◆ **Work instructions**
List, from the lines below, each one with "label" in it.

Entries taken from a collection
--*--
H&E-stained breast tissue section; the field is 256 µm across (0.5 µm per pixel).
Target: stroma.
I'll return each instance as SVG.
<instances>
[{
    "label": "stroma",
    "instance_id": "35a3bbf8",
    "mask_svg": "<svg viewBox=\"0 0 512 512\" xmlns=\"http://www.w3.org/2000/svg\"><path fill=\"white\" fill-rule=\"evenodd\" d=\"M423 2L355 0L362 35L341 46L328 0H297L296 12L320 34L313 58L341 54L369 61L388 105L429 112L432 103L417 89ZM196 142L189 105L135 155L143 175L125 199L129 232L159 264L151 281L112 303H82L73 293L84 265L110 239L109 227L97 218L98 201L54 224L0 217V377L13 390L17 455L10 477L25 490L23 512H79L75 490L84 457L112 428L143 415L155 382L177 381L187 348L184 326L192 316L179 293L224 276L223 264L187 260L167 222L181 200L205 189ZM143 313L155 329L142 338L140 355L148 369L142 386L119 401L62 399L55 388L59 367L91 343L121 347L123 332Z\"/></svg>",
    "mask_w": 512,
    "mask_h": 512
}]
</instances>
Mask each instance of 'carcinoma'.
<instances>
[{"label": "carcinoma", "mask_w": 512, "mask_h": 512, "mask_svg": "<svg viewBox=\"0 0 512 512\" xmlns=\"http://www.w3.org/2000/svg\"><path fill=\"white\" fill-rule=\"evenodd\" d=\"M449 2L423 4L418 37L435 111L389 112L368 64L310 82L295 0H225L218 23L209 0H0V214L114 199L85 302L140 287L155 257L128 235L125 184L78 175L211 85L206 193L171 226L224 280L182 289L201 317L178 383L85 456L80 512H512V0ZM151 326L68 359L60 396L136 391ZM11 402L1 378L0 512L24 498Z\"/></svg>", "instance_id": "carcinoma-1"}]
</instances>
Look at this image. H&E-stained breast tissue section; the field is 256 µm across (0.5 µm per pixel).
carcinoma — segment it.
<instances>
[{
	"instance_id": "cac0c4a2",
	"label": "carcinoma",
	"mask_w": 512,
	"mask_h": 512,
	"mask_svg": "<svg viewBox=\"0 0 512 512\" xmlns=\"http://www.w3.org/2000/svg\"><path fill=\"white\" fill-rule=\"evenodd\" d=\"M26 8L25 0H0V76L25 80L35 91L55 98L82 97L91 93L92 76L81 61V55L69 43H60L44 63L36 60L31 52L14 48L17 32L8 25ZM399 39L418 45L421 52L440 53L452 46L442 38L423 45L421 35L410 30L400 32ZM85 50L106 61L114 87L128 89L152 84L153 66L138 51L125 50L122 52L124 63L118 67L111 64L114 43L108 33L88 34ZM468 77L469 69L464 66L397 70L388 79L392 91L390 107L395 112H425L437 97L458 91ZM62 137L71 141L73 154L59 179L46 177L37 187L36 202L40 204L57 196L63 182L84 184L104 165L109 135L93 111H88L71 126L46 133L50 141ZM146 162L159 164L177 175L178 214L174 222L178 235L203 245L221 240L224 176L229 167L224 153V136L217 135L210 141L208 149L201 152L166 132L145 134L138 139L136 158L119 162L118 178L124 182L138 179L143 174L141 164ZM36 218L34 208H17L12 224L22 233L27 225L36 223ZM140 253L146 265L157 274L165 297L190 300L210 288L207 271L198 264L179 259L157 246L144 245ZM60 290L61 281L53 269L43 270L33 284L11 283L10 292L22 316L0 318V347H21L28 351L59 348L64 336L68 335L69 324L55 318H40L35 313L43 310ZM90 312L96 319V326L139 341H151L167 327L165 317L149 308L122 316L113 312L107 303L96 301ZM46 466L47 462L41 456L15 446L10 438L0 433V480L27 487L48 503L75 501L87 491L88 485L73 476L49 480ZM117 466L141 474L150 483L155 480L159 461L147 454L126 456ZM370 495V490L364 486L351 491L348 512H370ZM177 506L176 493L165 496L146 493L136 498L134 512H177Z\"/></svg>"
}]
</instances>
--*--
◆ **Task response**
    "label": "stroma",
[{"label": "carcinoma", "mask_w": 512, "mask_h": 512, "mask_svg": "<svg viewBox=\"0 0 512 512\" xmlns=\"http://www.w3.org/2000/svg\"><path fill=\"white\" fill-rule=\"evenodd\" d=\"M449 2L423 4L418 37L435 111L389 112L368 64L310 82L295 0H225L218 23L209 0H0V214L114 199L85 302L140 287L155 257L128 235L125 184L78 175L211 85L206 193L171 226L224 280L182 289L201 317L178 383L85 456L80 512H512V0ZM151 326L68 359L60 396L136 391ZM11 402L1 378L0 512L24 498Z\"/></svg>", "instance_id": "carcinoma-1"}]
	"label": "carcinoma",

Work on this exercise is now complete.